[PROMPT]:
Reply only with how many lines in these entries hold the string "gone".

##### SUPPLIED MATERIAL #####

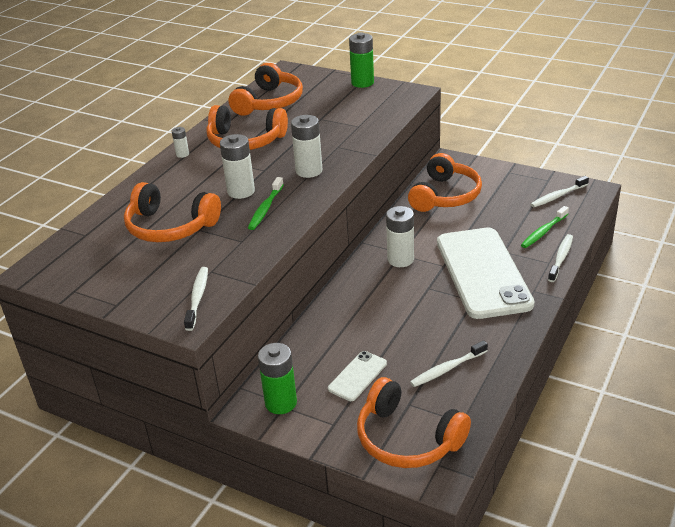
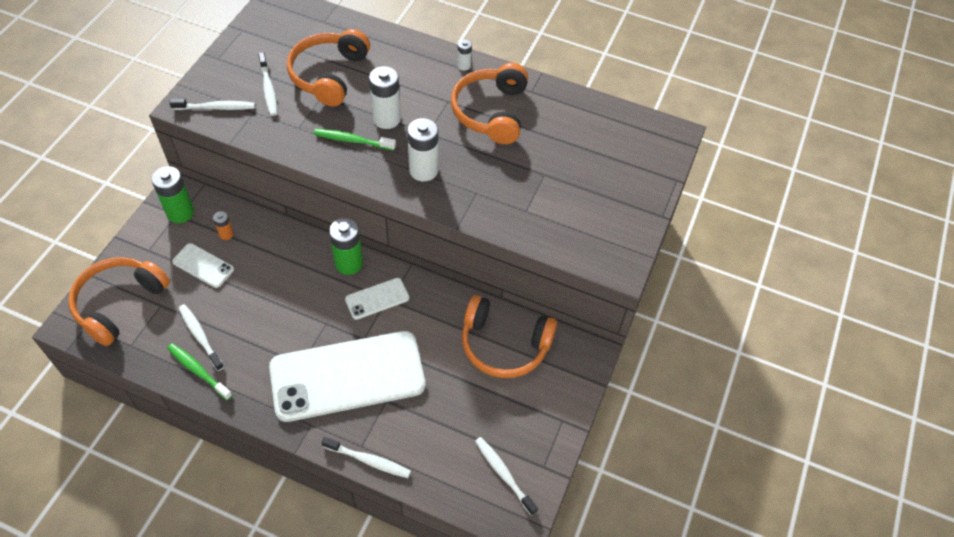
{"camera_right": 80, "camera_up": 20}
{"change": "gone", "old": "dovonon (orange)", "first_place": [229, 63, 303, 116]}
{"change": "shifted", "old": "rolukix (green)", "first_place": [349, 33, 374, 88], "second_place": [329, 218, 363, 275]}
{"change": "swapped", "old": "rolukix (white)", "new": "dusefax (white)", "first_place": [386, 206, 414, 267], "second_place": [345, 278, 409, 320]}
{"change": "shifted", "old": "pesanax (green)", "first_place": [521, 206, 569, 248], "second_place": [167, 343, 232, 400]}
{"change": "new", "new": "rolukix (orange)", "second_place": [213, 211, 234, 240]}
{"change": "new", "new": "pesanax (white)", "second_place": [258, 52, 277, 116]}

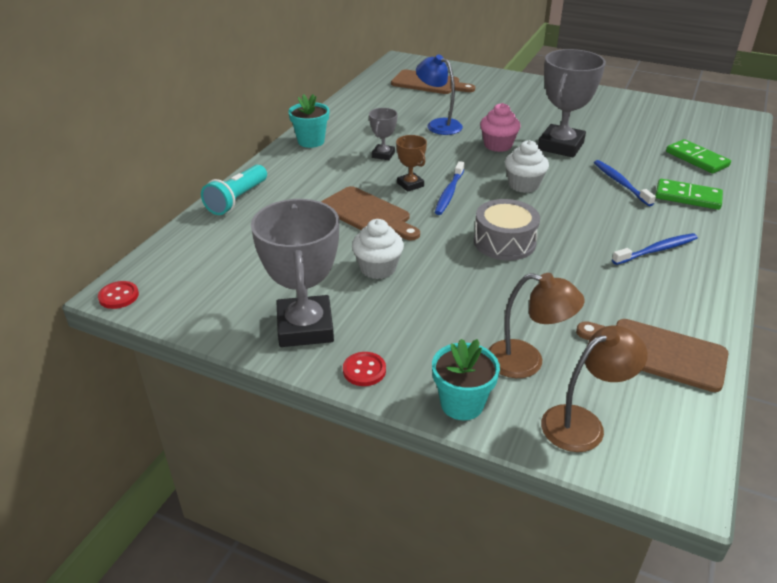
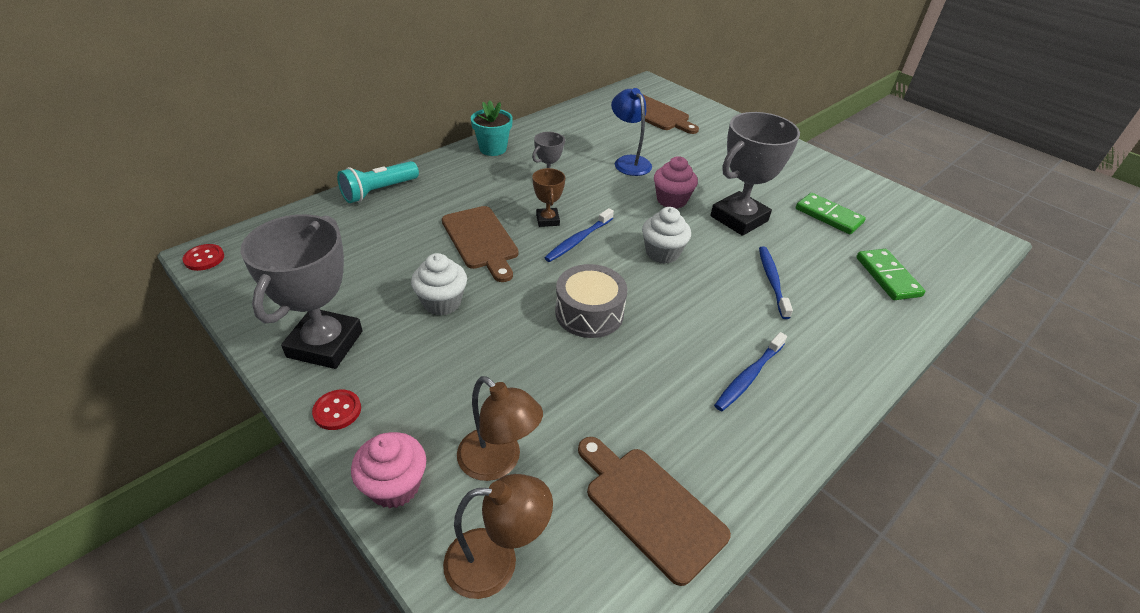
{"camera_right": 20, "camera_up": 5}
{"change": "swapped", "old": "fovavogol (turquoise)", "new": "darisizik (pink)", "first_place": [432, 339, 500, 420], "second_place": [351, 432, 426, 508]}
{"change": "rotated", "old": "pesanax (blue)", "first_place": [612, 233, 698, 265], "second_place": [714, 332, 787, 411], "degrees": 135}
{"change": "shifted", "old": "salorore (green)", "first_place": [655, 179, 723, 210], "second_place": [796, 193, 866, 234]}

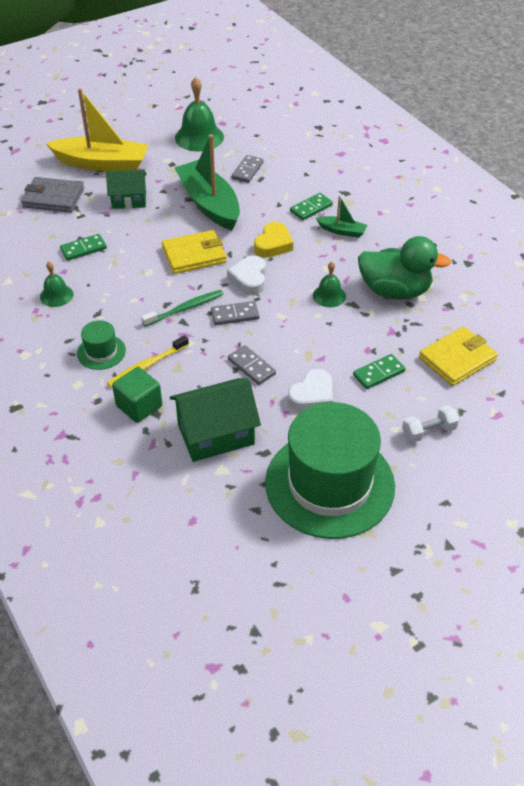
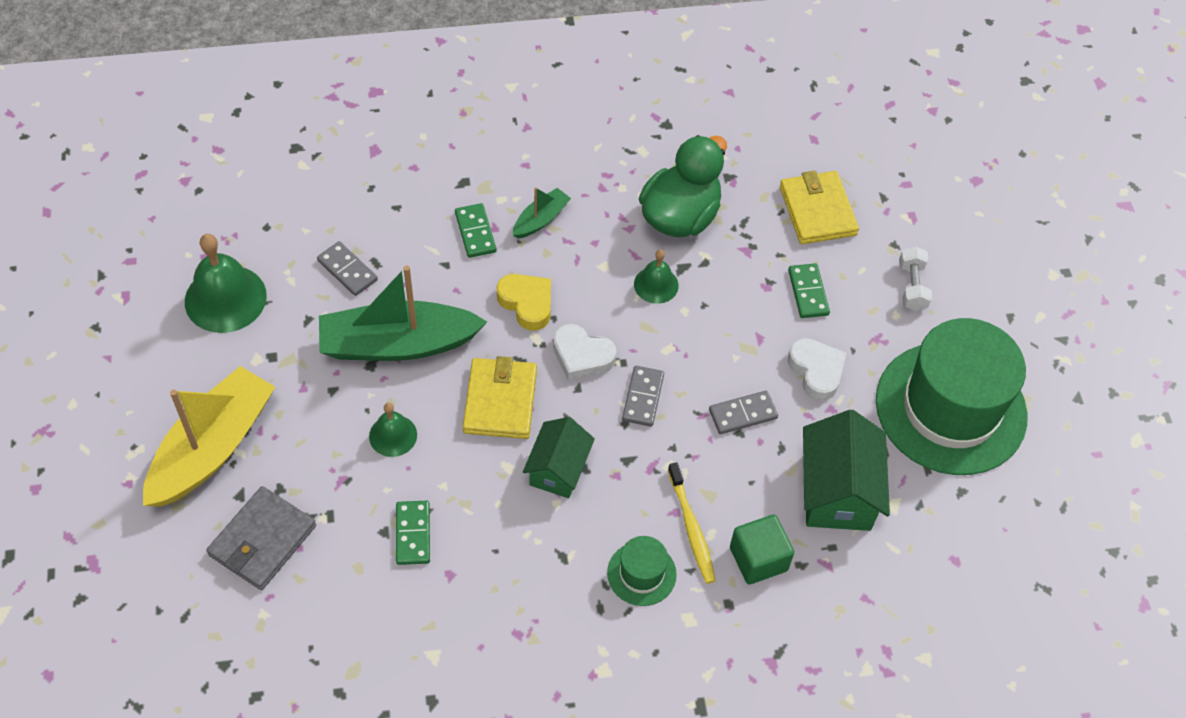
{"camera_right": -70, "camera_up": 10}
{"change": "shifted", "old": "zisebu (green)", "first_place": [40, 262, 73, 307], "second_place": [369, 403, 417, 457]}
{"change": "shifted", "old": "guvokek (green)", "first_place": [106, 169, 147, 209], "second_place": [523, 417, 595, 498]}
{"change": "gone", "old": "pesanax (green)", "first_place": [141, 290, 223, 327]}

#####

[RESPONSE TO THIS EXERCISE]:
2